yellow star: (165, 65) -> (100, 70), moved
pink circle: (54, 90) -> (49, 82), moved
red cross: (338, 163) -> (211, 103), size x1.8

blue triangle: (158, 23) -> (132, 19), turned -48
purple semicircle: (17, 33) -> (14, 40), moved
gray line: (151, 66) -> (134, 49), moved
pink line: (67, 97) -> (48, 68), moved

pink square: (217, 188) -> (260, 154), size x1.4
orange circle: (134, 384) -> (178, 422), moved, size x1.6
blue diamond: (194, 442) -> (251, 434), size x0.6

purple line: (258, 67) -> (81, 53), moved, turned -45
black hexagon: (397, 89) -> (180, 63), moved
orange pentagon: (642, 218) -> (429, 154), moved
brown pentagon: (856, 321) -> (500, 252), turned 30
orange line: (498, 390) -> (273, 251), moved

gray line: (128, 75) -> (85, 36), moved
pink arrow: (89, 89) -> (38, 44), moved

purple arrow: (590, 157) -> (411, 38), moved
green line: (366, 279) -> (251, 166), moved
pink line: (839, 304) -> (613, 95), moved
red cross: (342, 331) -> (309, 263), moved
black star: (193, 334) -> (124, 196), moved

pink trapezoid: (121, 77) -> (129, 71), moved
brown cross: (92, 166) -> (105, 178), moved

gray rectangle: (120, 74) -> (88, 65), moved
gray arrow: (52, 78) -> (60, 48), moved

+---+

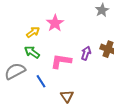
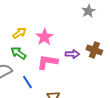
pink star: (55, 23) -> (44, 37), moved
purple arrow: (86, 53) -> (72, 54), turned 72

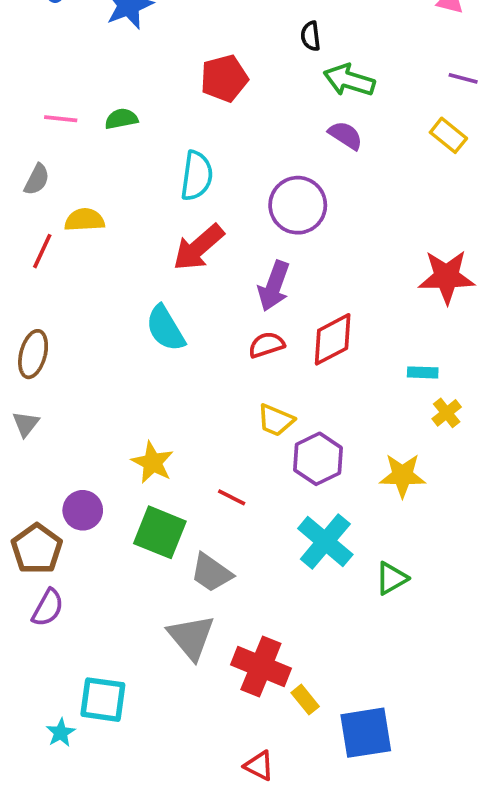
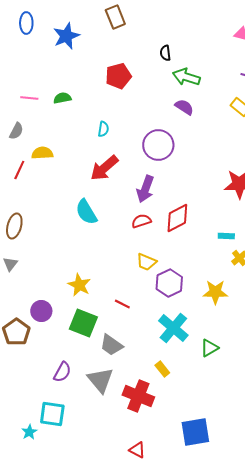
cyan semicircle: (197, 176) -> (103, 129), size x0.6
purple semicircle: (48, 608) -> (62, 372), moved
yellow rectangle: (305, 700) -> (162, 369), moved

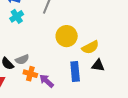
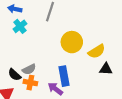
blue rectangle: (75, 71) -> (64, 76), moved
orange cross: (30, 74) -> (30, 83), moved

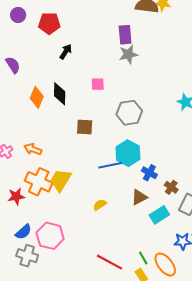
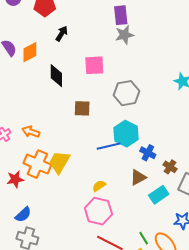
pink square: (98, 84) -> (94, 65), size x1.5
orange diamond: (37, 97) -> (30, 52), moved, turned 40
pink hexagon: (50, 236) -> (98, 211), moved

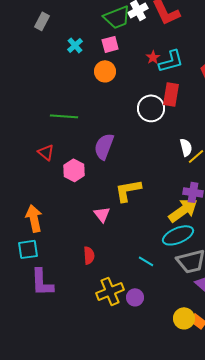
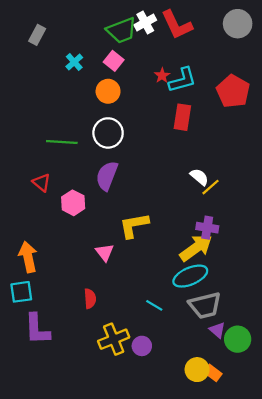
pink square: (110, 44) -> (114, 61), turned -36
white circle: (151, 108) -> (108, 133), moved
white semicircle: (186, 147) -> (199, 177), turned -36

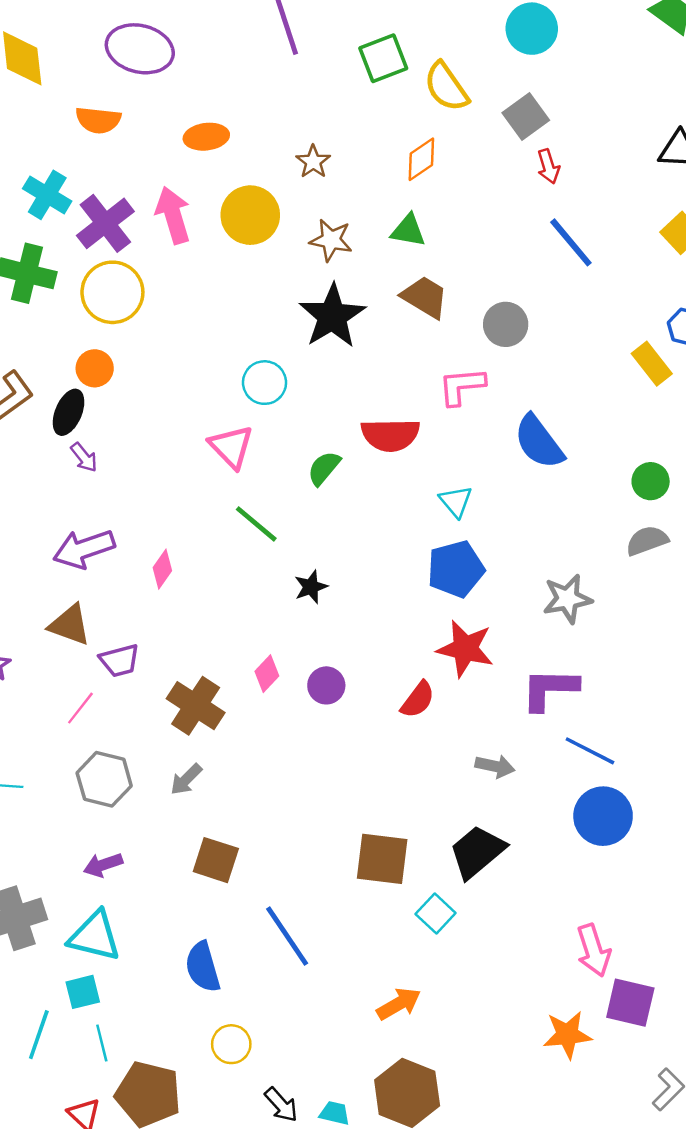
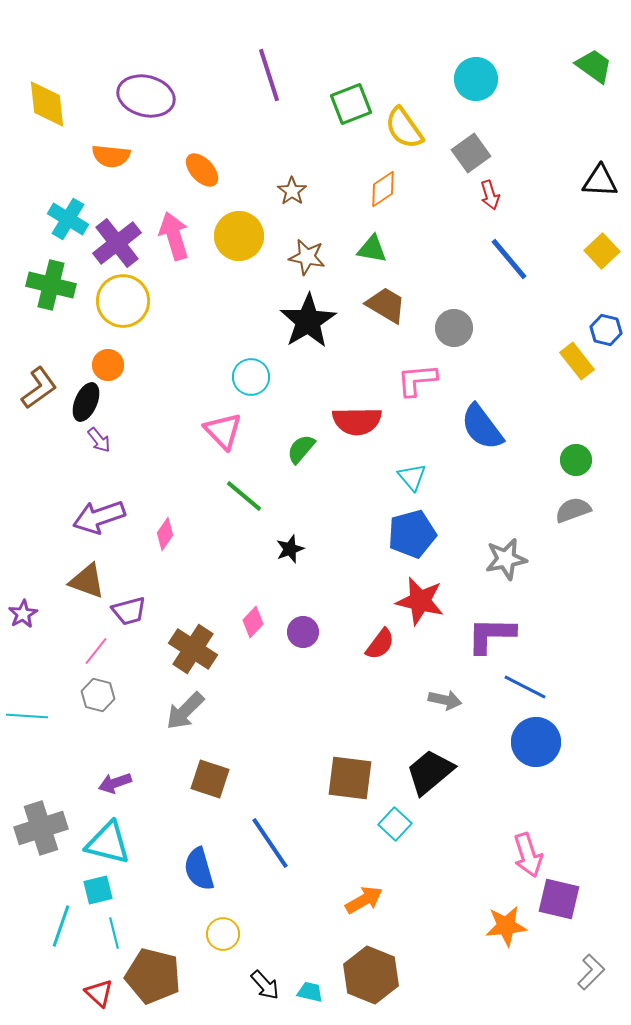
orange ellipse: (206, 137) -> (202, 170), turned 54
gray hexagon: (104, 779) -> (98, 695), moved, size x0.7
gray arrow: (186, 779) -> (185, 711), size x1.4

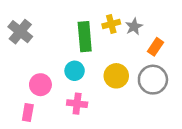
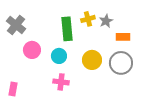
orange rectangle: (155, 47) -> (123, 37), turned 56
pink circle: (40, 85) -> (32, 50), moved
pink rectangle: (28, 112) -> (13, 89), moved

+---+

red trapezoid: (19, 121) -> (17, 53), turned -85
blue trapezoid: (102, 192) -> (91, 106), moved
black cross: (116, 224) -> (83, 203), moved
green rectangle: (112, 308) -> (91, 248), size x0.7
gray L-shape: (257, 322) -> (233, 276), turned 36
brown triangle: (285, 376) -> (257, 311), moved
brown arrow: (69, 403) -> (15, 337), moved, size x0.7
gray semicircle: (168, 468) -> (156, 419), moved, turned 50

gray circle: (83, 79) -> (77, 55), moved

+---+

Exact duplication is required for the lines above, from the line that contains "purple line: (258, 67)" to the line that contains "gray arrow: (52, 78) -> (60, 48), moved", inclusive; omit all others.

* **ANSWER TO THE PROBLEM**:
purple line: (258, 67) -> (81, 53), moved, turned -45
black hexagon: (397, 89) -> (180, 63), moved
orange pentagon: (642, 218) -> (429, 154), moved
brown pentagon: (856, 321) -> (500, 252), turned 30
orange line: (498, 390) -> (273, 251), moved

gray line: (128, 75) -> (85, 36), moved
pink arrow: (89, 89) -> (38, 44), moved

purple arrow: (590, 157) -> (411, 38), moved
green line: (366, 279) -> (251, 166), moved
pink line: (839, 304) -> (613, 95), moved
red cross: (342, 331) -> (309, 263), moved
black star: (193, 334) -> (124, 196), moved

pink trapezoid: (121, 77) -> (129, 71), moved
brown cross: (92, 166) -> (105, 178), moved

gray rectangle: (120, 74) -> (88, 65), moved
gray arrow: (52, 78) -> (60, 48), moved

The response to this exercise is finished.